(Spatial object tracking data)
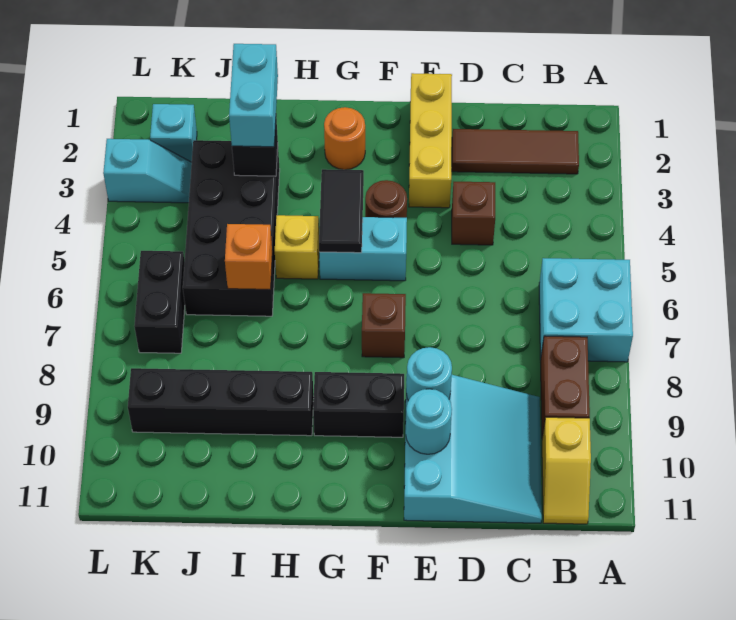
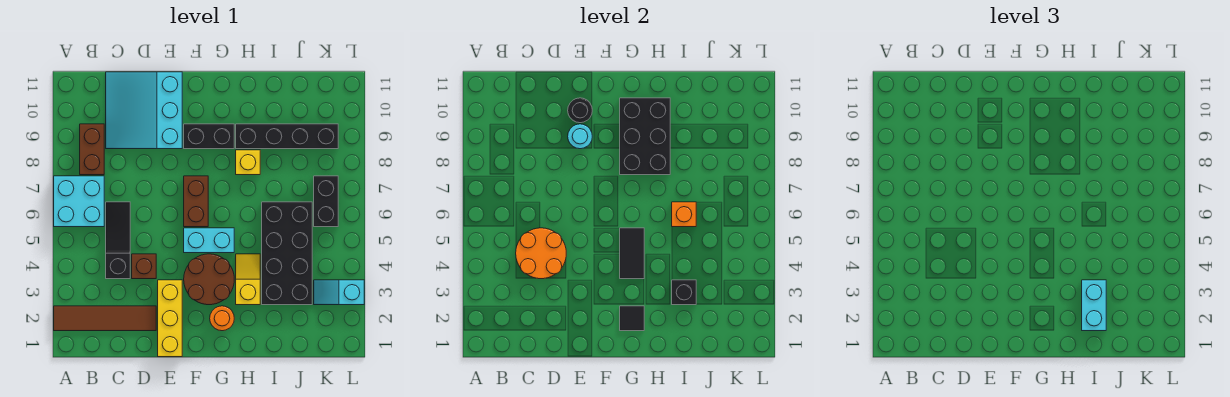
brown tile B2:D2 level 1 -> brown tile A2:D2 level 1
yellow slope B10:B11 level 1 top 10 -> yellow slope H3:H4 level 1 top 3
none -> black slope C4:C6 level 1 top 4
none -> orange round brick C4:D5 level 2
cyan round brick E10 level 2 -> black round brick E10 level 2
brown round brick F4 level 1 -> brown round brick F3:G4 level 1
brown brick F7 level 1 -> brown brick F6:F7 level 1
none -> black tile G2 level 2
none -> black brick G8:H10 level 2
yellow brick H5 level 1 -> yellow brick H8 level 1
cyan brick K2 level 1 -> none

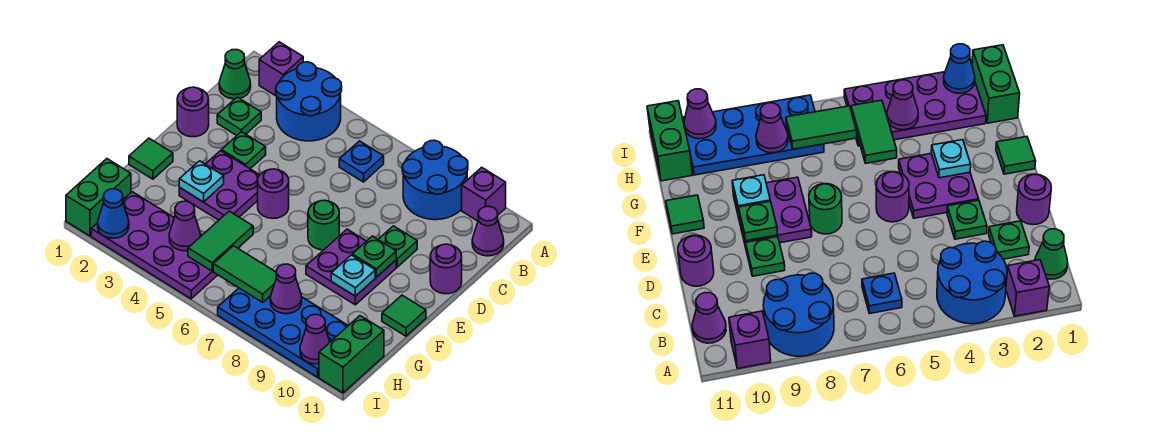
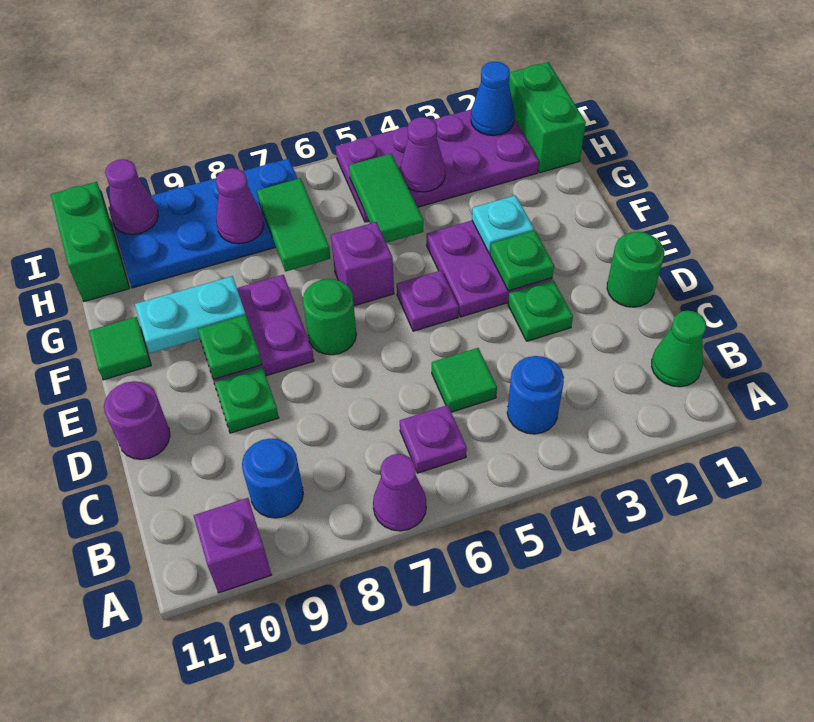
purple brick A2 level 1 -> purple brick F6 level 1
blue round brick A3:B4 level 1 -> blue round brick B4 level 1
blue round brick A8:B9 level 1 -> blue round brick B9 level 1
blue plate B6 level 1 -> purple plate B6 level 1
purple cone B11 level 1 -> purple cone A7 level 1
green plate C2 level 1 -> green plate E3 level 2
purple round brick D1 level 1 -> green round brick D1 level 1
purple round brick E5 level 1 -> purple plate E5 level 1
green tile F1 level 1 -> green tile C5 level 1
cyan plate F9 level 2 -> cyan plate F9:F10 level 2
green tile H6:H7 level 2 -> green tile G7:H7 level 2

[Problem requirements]
Return the records exactly as they stand, and drop every picture.

[Expected answer]
brown tile B2:D2 level 1 -> brown tile A2:D2 level 1
yellow slope B10:B11 level 1 top 10 -> yellow slope H3:H4 level 1 top 3
none -> black slope C4:C6 level 1 top 4
none -> orange round brick C4:D5 level 2
cyan round brick E10 level 2 -> black round brick E10 level 2
brown round brick F4 level 1 -> brown round brick F3:G4 level 1
brown brick F7 level 1 -> brown brick F6:F7 level 1
none -> black tile G2 level 2
none -> black brick G8:H10 level 2
yellow brick H5 level 1 -> yellow brick H8 level 1
cyan brick K2 level 1 -> none

purple brick A2 level 1 -> purple brick F6 level 1
blue round brick A3:B4 level 1 -> blue round brick B4 level 1
blue round brick A8:B9 level 1 -> blue round brick B9 level 1
blue plate B6 level 1 -> purple plate B6 level 1
purple cone B11 level 1 -> purple cone A7 level 1
green plate C2 level 1 -> green plate E3 level 2
purple round brick D1 level 1 -> green round brick D1 level 1
purple round brick E5 level 1 -> purple plate E5 level 1
green tile F1 level 1 -> green tile C5 level 1
cyan plate F9 level 2 -> cyan plate F9:F10 level 2
green tile H6:H7 level 2 -> green tile G7:H7 level 2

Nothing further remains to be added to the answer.